● **THE TASK**
Take the line with "D2: schottky (A" and the rest of the lines after it, to the end of the entries, and restate them exactly.
*** Block opens ***
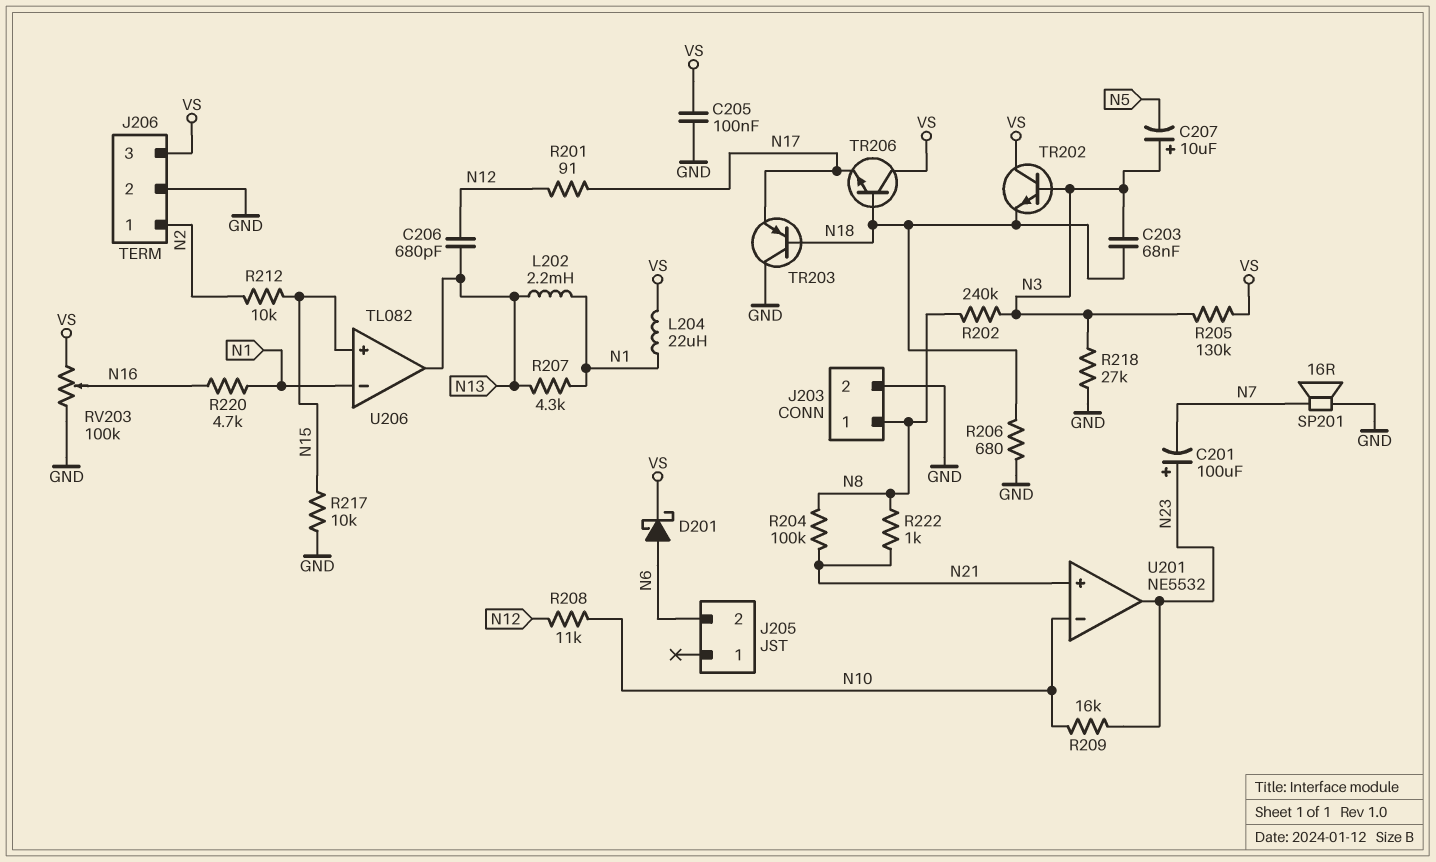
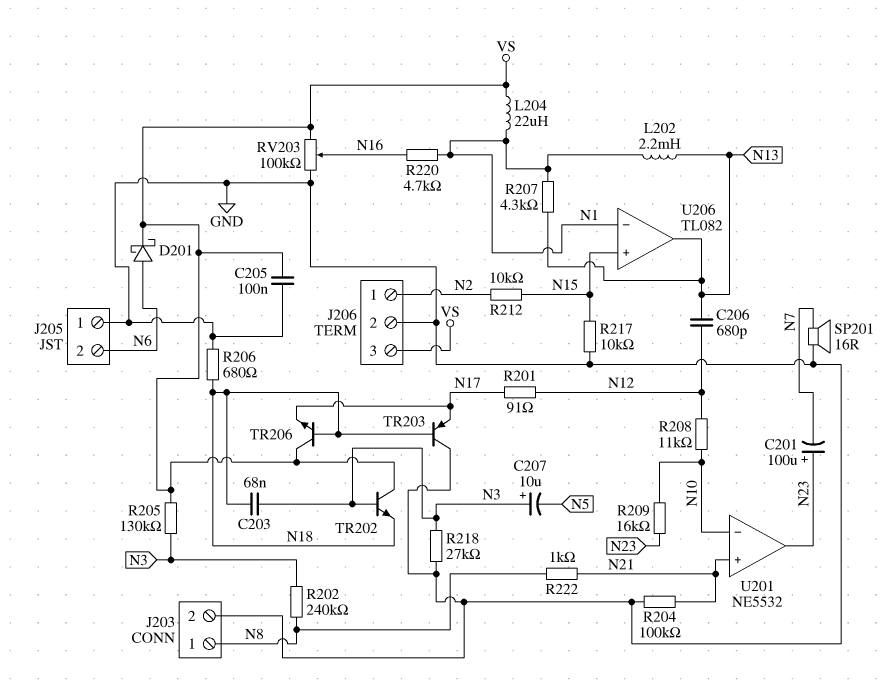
J205 pin 1: none -> GND
R204: 100k (N8, N21) -> 100k (GND, N21)

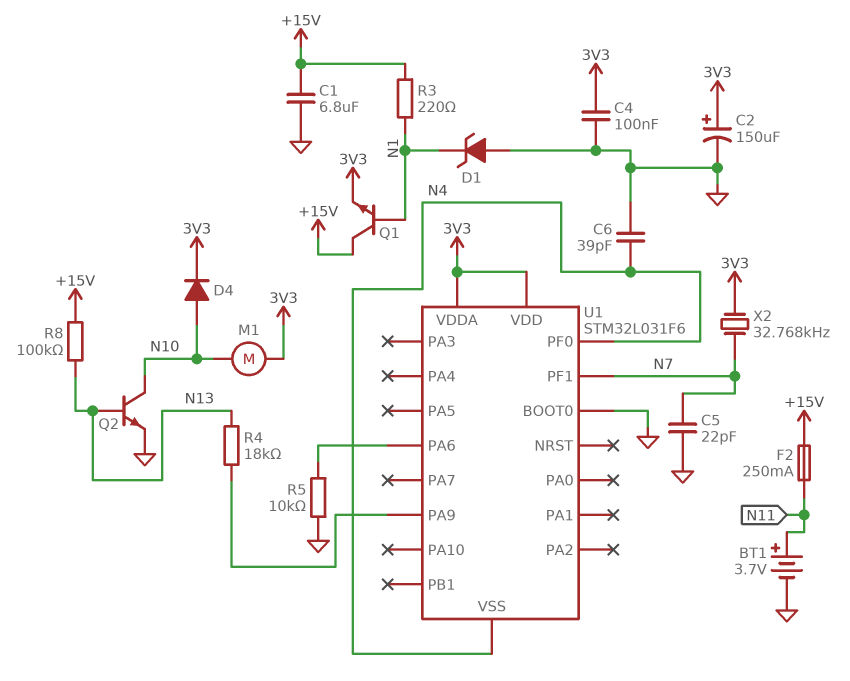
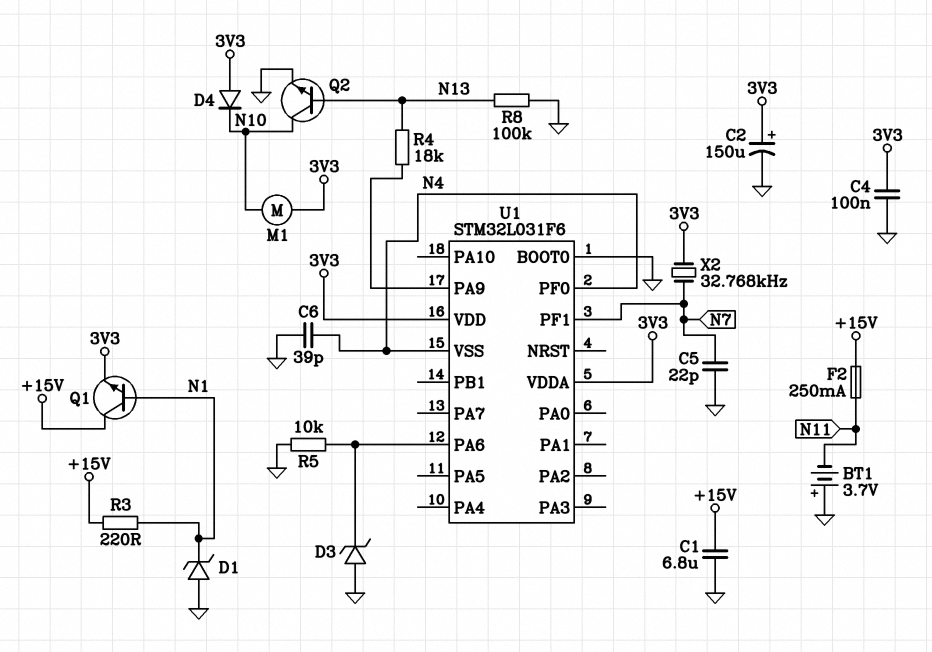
BT1: 3.7V (plus N11, minus GND) -> 3.7V (plus GND, minus N11)
D3: none -> zener (A GND, K U1/PA6)
D4: diode (A N10, K 3V3) -> diode (A 3V3, K N10)
R8: 100k (+15V, N13) -> 100k (GND, N13)

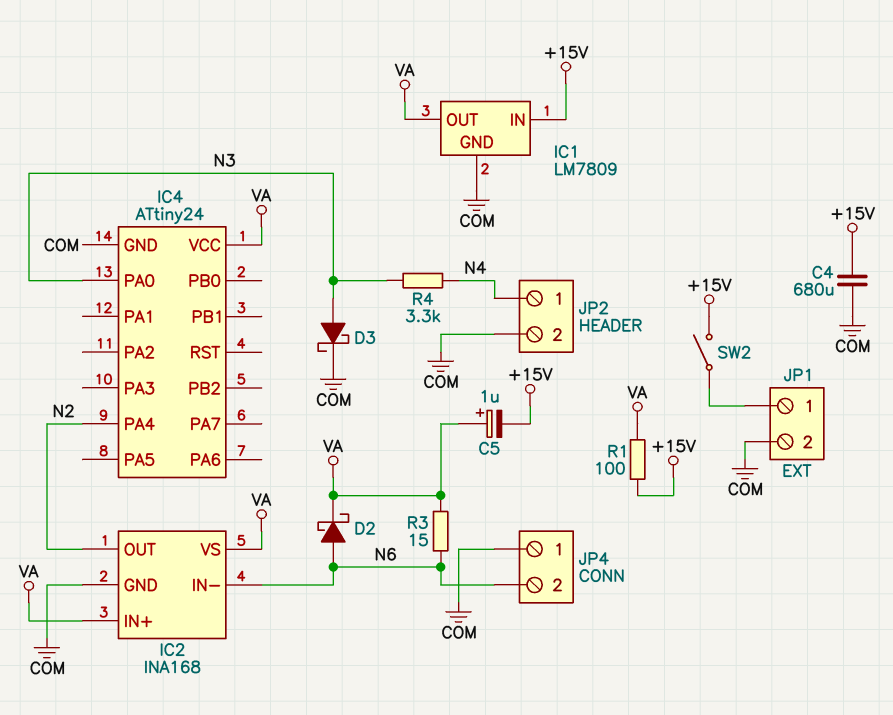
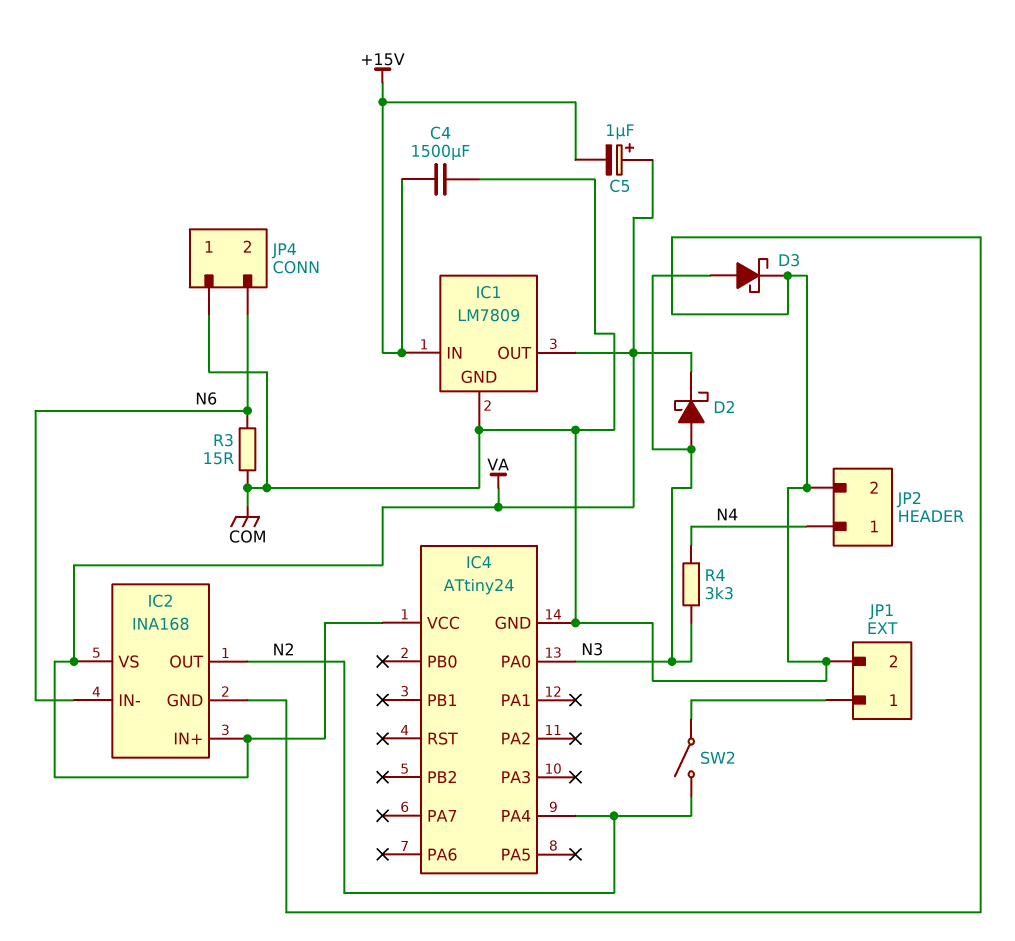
C4: 680uF (+15V, COM) -> 1500uF (+15V, COM)
D2: schottky (A N6, K VA) -> schottky (A N3, K VA)
R1: 100 (+15V, VA) -> none
R3: 15 (N6, VA) -> 15 (COM, N6)
SW2: switch (+15V, JP1/1) -> switch (JP1/1, N2)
*** Block closes ***
● **RESULT OF THE TASK**
D2: schottky (A N6, K VA) -> schottky (A N3, K VA)
R1: 100 (+15V, VA) -> none
R3: 15 (N6, VA) -> 15 (COM, N6)
SW2: switch (+15V, JP1/1) -> switch (JP1/1, N2)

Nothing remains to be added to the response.